- [Items listed in a dataset]:
※ ※ ※
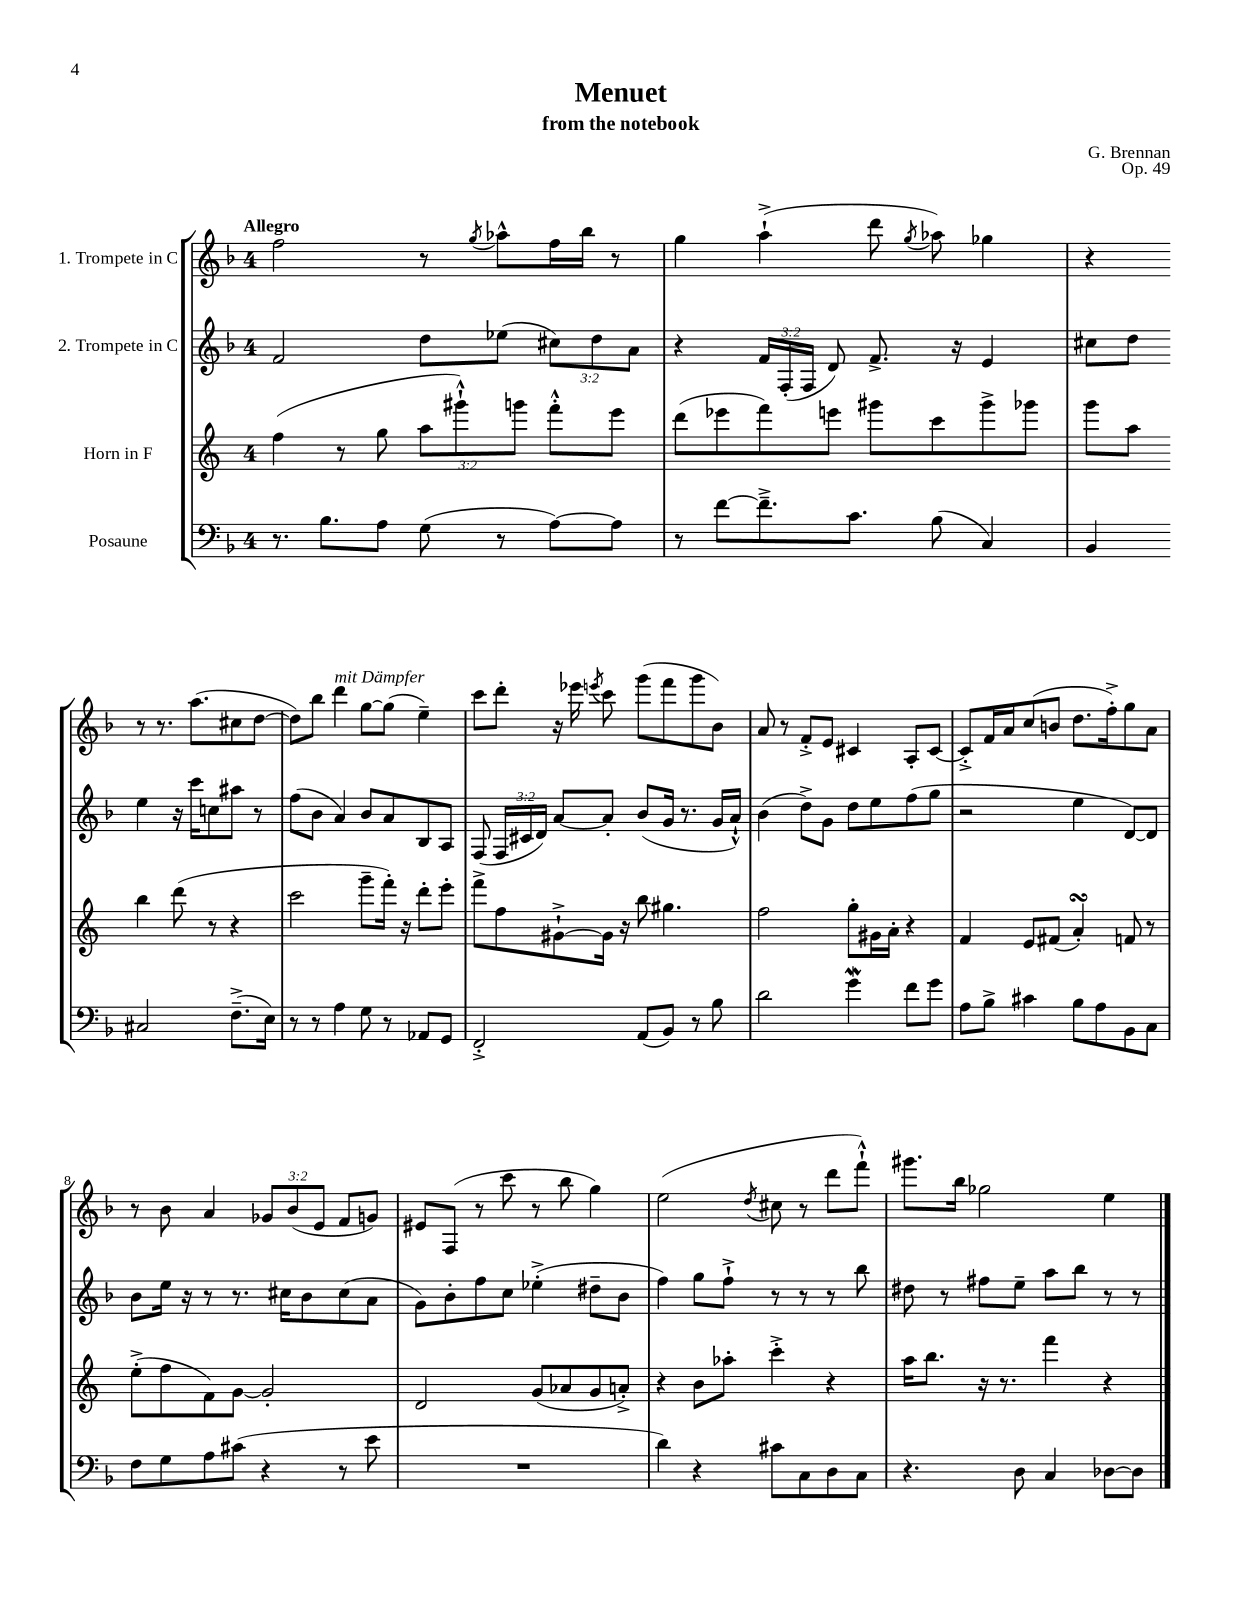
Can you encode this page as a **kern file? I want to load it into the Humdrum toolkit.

**kern	**kern	**kern	**kern
*staff4	*staff3	*staff2	*staff1
*clefF4	*clefG2	*clefG2	*clefG2
*k[b-]	*k[]	*k[b-]	*k[b-]
*M4/4	*M4/4	*M4/4	*M4/4
8.r	(4ff\	2f/	2ff\
8.B-\L	.	.	.
.	8r	.	.
8A\J	8gg\	.	.
(8G\	12aa\L	8dd\L	8r
.	12ggg#`^^\)	.	.
.	.	.	8qgg/
8r	.	(8ee-\J	8aa-^^\L
.	12ggg\J	.	.
[8A\L)	8fff'^^\L	12cc#\L)	16ff\L
.	.	.	16bb-\JJ
.	.	12dd\	.
8A\]J	8eee\J	.	8r
.	.	12a\J	.
=	=	=	=
8r	(8ddd\L	4r	4gg\
[8f\L	8eee-\	.	.
8.f~^\]	8fff\)	24f/LL	(4aa`^\
.	.	(24F'/	.
.	.	24F/JJ	.
.	8eee\J	8d/)	.
8.c\J	.	.	.
.	8ggg#\L	8.f^/	8ddd\
.	.	.	8qgg/
(8B-\	8ccc\	.	8aa-\)
.	.	16r	.
4C/)	8ggg#^\	4e/	4gg-\
.	8ggg-\J	.	.
=	=	=	=
4BB-/	8ggg\L	8cc#\L	4r
.	8aa\J	8dd\J	.
2C#/	4bb\	4ee\	8r
.	.	.	8.r
.	(8ddd\	16r	.
.	.	16ccc\LK	(8.aa\L
.	8r	8cc\	.
(8.F~^\L	4r	8aa#\J	8cc#\
.	.	8r	[8dd\J
16E\Jk)	.	.	.
=	=	=	=
8r	2ccc\	(8ff\L	8dd\]L)
8r	.	8b-\J	8bb-\J
4A\	.	4a/)	4ddd\
8G\	8ggg~\L	8b-/L	[8gg\L
8r	16fff'\Jk)	8a/	(8gg\]J
.	16r	.	.
8AA-/L	8ddd'\L	8B-/	4ee~\)
8GG/J	8eee'\J	8A/J	.
=	=	=	=
2FF'^/	8fff^\L	(8F/	8ccc\L
.	8ff\	24F/LL	8ddd'\J
.	.	24c#/	.
.	.	24d/JJ)	.
.	[8g#`^\	[8a/L	16r
.	.	.	16eee-\
.	.	.	8qeee/
.	16g#\]Jk	8a'/]J	8ccc\
.	16r	.	.
(8AA/L	8bb\	(8b-/L	(8ggg\L
8BB-/J)	4.gg#\	16g/Jk	8fff\
.	.	8.r	.
8r	.	.	8ggg\
8B-\	.	16g/LL	8b-\J)
.	.	16a`^^/JJ)	.
=	=	=	=
2d\	2ff\	(4b-\	8a/
.	.	.	8r
.	.	8dd^\L)	8f'^/L
.	.	8g\J	8e/J
4g\	8gg'\L	8dd\L	4c#/
.	16g#\L	8ee\	.
.	16a'\JJ	.	.
8f\L	4r	(8ff\	8A'/L
8g\J	.	8gg\J	[8c#/J
=	=	=	=
8A\L	4f/	2r	8c#'^/]L
8B-^\J	.	.	16f/L
.	.	.	16a/J
4c#\	8e/L	.	(8cc/
.	(8f#/J	.	8b/J
8B-\L	4a'/)	4ee\	8.dd\L
8A\	.	.	.
.	.	.	16ff'^\k)
8BB-\	8f/	[8d/L)	8gg\
8C\J	8r	8d/]J	8a\J
=	=	=	=
8F\L	(8ee'^\L	8b-\L	8r
8G\	8ff\	16ee\Jk	8b-\
.	.	16r	.
8A\	8f\)	8r	4a/
(8c#\J	[8g\J	8.r	.
4r	2g'/]	.	12g-/L
.	.	16cc#\LK	.
.	.	.	(12b-/
.	.	8b-\	.
.	.	.	12e/J
8r	.	(8cc#\	8f/L
8e\	.	8a\J	8g/J)
=	=	=	=
1r	2d/	8g\L)	8e#/L
.	.	8b-'\	(8F/J
.	.	8ff\	8r
.	.	8cc\J	8ccc\
.	(8g/L	(4ee-'^\	8r
.	8a-/	.	8bb-\
.	8g/	8dd#~\L	4gg\)
.	8a'^/J)	8b-\J	.
=	=	=	=
4d\)	4r	4ff\)	(2ee\
4r	8b\L	8gg\L	.
.	8aa-'\J	8ff`^\J	.
.	.	.	8qdd/
8c#\L	4ccc'^\	8r	8cc#\
8C\	.	8r	8r
8D\	4r	8r	8ddd\L
8C\J	.	8bb-\	8fff`^^\J)
=	=	=	=
4.r	16aa\LK	8dd#\	8.ggg#\L
.	8.bb\J	.	.
.	.	8r	.
.	.	.	16bb-\Jk
.	16r	8ff#\L	2gg-\
.	8.r	.	.
8D\	.	8ee~\J	.
4C/	4fff\	8aa\L	.
.	.	8bb-\J	.
[8D-\L	4r	8r	4ee\
8D-\]J	.	8r	.
==	==	==	==
*-	*-	*-	*-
※ ※ ※
- [Instructions for the task]: How many lines of the data above contain the string "kern"? Reply with the number alone.

- [Solution for this task]: 2